§ PROVIDED MATERIAL

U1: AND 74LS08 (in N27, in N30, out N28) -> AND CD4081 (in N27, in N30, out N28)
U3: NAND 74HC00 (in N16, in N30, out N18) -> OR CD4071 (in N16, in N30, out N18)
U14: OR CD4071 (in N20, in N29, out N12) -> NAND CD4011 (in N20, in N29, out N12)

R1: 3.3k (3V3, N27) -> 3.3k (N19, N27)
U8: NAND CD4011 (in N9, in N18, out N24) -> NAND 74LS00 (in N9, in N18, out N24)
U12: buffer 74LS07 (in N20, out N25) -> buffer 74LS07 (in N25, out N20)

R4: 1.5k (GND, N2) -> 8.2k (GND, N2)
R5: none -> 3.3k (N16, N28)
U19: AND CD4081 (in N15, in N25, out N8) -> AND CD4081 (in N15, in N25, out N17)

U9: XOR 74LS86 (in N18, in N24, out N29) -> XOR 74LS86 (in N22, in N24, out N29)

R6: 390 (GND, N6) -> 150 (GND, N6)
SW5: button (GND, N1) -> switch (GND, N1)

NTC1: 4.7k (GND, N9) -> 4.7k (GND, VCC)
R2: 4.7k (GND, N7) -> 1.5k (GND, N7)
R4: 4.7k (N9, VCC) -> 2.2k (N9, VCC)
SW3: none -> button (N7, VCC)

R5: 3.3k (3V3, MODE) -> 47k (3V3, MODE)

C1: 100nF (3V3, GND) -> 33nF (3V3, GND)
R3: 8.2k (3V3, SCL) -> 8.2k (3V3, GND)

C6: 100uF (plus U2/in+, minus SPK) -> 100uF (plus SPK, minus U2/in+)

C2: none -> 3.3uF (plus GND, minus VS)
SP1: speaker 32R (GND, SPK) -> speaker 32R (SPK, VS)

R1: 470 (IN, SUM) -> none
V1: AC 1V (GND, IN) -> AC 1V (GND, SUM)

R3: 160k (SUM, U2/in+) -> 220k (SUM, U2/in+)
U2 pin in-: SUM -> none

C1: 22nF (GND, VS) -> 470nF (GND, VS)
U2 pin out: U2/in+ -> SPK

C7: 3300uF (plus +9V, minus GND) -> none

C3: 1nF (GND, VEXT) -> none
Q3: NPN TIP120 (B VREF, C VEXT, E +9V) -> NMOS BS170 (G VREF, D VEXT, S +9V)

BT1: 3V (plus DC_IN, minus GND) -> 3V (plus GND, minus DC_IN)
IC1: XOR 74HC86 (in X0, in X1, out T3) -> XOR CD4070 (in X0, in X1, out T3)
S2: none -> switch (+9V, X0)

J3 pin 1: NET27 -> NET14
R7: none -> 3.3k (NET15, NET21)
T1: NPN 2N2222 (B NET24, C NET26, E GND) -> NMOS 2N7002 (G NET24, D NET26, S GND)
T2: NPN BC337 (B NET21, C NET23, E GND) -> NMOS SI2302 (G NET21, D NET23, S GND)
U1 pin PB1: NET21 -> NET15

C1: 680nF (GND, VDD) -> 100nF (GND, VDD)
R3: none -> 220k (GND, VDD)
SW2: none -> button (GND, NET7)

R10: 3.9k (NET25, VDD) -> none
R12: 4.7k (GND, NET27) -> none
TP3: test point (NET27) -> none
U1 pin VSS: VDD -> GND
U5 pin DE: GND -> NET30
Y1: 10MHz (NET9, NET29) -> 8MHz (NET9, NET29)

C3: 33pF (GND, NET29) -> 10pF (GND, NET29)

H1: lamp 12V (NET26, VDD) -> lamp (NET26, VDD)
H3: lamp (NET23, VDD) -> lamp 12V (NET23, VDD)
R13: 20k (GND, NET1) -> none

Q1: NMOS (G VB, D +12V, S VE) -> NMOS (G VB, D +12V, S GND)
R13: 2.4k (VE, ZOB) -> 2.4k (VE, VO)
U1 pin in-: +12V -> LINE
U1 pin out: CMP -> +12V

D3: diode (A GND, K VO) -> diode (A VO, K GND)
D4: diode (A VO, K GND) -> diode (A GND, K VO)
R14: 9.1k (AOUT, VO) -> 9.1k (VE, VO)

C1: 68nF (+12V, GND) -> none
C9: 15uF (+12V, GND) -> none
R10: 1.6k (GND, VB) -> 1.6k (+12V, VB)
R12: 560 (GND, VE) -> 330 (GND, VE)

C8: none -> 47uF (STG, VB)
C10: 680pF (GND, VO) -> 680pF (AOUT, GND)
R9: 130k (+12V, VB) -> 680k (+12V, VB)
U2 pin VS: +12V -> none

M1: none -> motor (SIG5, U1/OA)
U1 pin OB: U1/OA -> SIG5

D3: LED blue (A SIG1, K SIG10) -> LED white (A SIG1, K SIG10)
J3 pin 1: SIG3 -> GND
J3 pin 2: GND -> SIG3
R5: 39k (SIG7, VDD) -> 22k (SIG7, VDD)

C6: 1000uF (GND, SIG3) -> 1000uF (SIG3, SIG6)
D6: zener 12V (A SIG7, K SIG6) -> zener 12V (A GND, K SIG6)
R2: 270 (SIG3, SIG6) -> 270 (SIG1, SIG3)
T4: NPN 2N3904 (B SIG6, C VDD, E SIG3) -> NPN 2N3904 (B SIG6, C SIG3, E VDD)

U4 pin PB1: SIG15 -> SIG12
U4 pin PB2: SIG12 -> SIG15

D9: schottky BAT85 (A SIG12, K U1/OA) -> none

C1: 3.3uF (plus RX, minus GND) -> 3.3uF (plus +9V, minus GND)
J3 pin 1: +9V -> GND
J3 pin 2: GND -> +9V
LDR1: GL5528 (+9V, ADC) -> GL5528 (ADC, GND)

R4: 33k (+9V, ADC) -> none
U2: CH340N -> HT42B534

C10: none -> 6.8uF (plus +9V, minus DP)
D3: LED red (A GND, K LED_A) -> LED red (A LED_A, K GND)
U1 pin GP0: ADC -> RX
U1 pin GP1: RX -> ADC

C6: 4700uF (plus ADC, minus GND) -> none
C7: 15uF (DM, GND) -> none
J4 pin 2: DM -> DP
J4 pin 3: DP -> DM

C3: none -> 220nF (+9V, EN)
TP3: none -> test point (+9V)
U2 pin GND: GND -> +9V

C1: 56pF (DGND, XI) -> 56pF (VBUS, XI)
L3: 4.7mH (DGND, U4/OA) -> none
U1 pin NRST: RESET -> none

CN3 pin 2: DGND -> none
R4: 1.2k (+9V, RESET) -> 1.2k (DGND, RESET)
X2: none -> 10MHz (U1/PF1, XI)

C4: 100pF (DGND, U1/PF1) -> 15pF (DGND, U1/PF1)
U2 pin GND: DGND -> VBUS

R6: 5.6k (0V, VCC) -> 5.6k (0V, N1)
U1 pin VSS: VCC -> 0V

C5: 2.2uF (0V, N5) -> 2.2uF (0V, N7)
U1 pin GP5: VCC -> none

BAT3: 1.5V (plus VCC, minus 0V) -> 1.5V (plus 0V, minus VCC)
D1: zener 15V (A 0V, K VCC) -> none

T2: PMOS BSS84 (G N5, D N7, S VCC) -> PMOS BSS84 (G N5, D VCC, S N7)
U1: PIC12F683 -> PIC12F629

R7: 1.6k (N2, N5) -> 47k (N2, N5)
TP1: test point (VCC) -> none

§ REQUIRED WORK
Please make an exact copy of every record, leaving nothing out.

§ SOLUTION
U1: AND 74LS08 (in N27, in N30, out N28) -> AND CD4081 (in N27, in N30, out N28)
U3: NAND 74HC00 (in N16, in N30, out N18) -> OR CD4071 (in N16, in N30, out N18)
U14: OR CD4071 (in N20, in N29, out N12) -> NAND CD4011 (in N20, in N29, out N12)

R1: 3.3k (3V3, N27) -> 3.3k (N19, N27)
U8: NAND CD4011 (in N9, in N18, out N24) -> NAND 74LS00 (in N9, in N18, out N24)
U12: buffer 74LS07 (in N20, out N25) -> buffer 74LS07 (in N25, out N20)

R4: 1.5k (GND, N2) -> 8.2k (GND, N2)
R5: none -> 3.3k (N16, N28)
U19: AND CD4081 (in N15, in N25, out N8) -> AND CD4081 (in N15, in N25, out N17)

U9: XOR 74LS86 (in N18, in N24, out N29) -> XOR 74LS86 (in N22, in N24, out N29)

R6: 390 (GND, N6) -> 150 (GND, N6)
SW5: button (GND, N1) -> switch (GND, N1)

NTC1: 4.7k (GND, N9) -> 4.7k (GND, VCC)
R2: 4.7k (GND, N7) -> 1.5k (GND, N7)
R4: 4.7k (N9, VCC) -> 2.2k (N9, VCC)
SW3: none -> button (N7, VCC)

R5: 3.3k (3V3, MODE) -> 47k (3V3, MODE)

C1: 100nF (3V3, GND) -> 33nF (3V3, GND)
R3: 8.2k (3V3, SCL) -> 8.2k (3V3, GND)

C6: 100uF (plus U2/in+, minus SPK) -> 100uF (plus SPK, minus U2/in+)

C2: none -> 3.3uF (plus GND, minus VS)
SP1: speaker 32R (GND, SPK) -> speaker 32R (SPK, VS)

R1: 470 (IN, SUM) -> none
V1: AC 1V (GND, IN) -> AC 1V (GND, SUM)

R3: 160k (SUM, U2/in+) -> 220k (SUM, U2/in+)
U2 pin in-: SUM -> none

C1: 22nF (GND, VS) -> 470nF (GND, VS)
U2 pin out: U2/in+ -> SPK

C7: 3300uF (plus +9V, minus GND) -> none

C3: 1nF (GND, VEXT) -> none
Q3: NPN TIP120 (B VREF, C VEXT, E +9V) -> NMOS BS170 (G VREF, D VEXT, S +9V)

BT1: 3V (plus DC_IN, minus GND) -> 3V (plus GND, minus DC_IN)
IC1: XOR 74HC86 (in X0, in X1, out T3) -> XOR CD4070 (in X0, in X1, out T3)
S2: none -> switch (+9V, X0)

J3 pin 1: NET27 -> NET14
R7: none -> 3.3k (NET15, NET21)
T1: NPN 2N2222 (B NET24, C NET26, E GND) -> NMOS 2N7002 (G NET24, D NET26, S GND)
T2: NPN BC337 (B NET21, C NET23, E GND) -> NMOS SI2302 (G NET21, D NET23, S GND)
U1 pin PB1: NET21 -> NET15

C1: 680nF (GND, VDD) -> 100nF (GND, VDD)
R3: none -> 220k (GND, VDD)
SW2: none -> button (GND, NET7)

R10: 3.9k (NET25, VDD) -> none
R12: 4.7k (GND, NET27) -> none
TP3: test point (NET27) -> none
U1 pin VSS: VDD -> GND
U5 pin DE: GND -> NET30
Y1: 10MHz (NET9, NET29) -> 8MHz (NET9, NET29)

C3: 33pF (GND, NET29) -> 10pF (GND, NET29)

H1: lamp 12V (NET26, VDD) -> lamp (NET26, VDD)
H3: lamp (NET23, VDD) -> lamp 12V (NET23, VDD)
R13: 20k (GND, NET1) -> none

Q1: NMOS (G VB, D +12V, S VE) -> NMOS (G VB, D +12V, S GND)
R13: 2.4k (VE, ZOB) -> 2.4k (VE, VO)
U1 pin in-: +12V -> LINE
U1 pin out: CMP -> +12V

D3: diode (A GND, K VO) -> diode (A VO, K GND)
D4: diode (A VO, K GND) -> diode (A GND, K VO)
R14: 9.1k (AOUT, VO) -> 9.1k (VE, VO)

C1: 68nF (+12V, GND) -> none
C9: 15uF (+12V, GND) -> none
R10: 1.6k (GND, VB) -> 1.6k (+12V, VB)
R12: 560 (GND, VE) -> 330 (GND, VE)

C8: none -> 47uF (STG, VB)
C10: 680pF (GND, VO) -> 680pF (AOUT, GND)
R9: 130k (+12V, VB) -> 680k (+12V, VB)
U2 pin VS: +12V -> none

M1: none -> motor (SIG5, U1/OA)
U1 pin OB: U1/OA -> SIG5

D3: LED blue (A SIG1, K SIG10) -> LED white (A SIG1, K SIG10)
J3 pin 1: SIG3 -> GND
J3 pin 2: GND -> SIG3
R5: 39k (SIG7, VDD) -> 22k (SIG7, VDD)

C6: 1000uF (GND, SIG3) -> 1000uF (SIG3, SIG6)
D6: zener 12V (A SIG7, K SIG6) -> zener 12V (A GND, K SIG6)
R2: 270 (SIG3, SIG6) -> 270 (SIG1, SIG3)
T4: NPN 2N3904 (B SIG6, C VDD, E SIG3) -> NPN 2N3904 (B SIG6, C SIG3, E VDD)

U4 pin PB1: SIG15 -> SIG12
U4 pin PB2: SIG12 -> SIG15

D9: schottky BAT85 (A SIG12, K U1/OA) -> none

C1: 3.3uF (plus RX, minus GND) -> 3.3uF (plus +9V, minus GND)
J3 pin 1: +9V -> GND
J3 pin 2: GND -> +9V
LDR1: GL5528 (+9V, ADC) -> GL5528 (ADC, GND)

R4: 33k (+9V, ADC) -> none
U2: CH340N -> HT42B534

C10: none -> 6.8uF (plus +9V, minus DP)
D3: LED red (A GND, K LED_A) -> LED red (A LED_A, K GND)
U1 pin GP0: ADC -> RX
U1 pin GP1: RX -> ADC

C6: 4700uF (plus ADC, minus GND) -> none
C7: 15uF (DM, GND) -> none
J4 pin 2: DM -> DP
J4 pin 3: DP -> DM

C3: none -> 220nF (+9V, EN)
TP3: none -> test point (+9V)
U2 pin GND: GND -> +9V

C1: 56pF (DGND, XI) -> 56pF (VBUS, XI)
L3: 4.7mH (DGND, U4/OA) -> none
U1 pin NRST: RESET -> none

CN3 pin 2: DGND -> none
R4: 1.2k (+9V, RESET) -> 1.2k (DGND, RESET)
X2: none -> 10MHz (U1/PF1, XI)

C4: 100pF (DGND, U1/PF1) -> 15pF (DGND, U1/PF1)
U2 pin GND: DGND -> VBUS

R6: 5.6k (0V, VCC) -> 5.6k (0V, N1)
U1 pin VSS: VCC -> 0V

C5: 2.2uF (0V, N5) -> 2.2uF (0V, N7)
U1 pin GP5: VCC -> none

BAT3: 1.5V (plus VCC, minus 0V) -> 1.5V (plus 0V, minus VCC)
D1: zener 15V (A 0V, K VCC) -> none

T2: PMOS BSS84 (G N5, D N7, S VCC) -> PMOS BSS84 (G N5, D VCC, S N7)
U1: PIC12F683 -> PIC12F629

R7: 1.6k (N2, N5) -> 47k (N2, N5)
TP1: test point (VCC) -> none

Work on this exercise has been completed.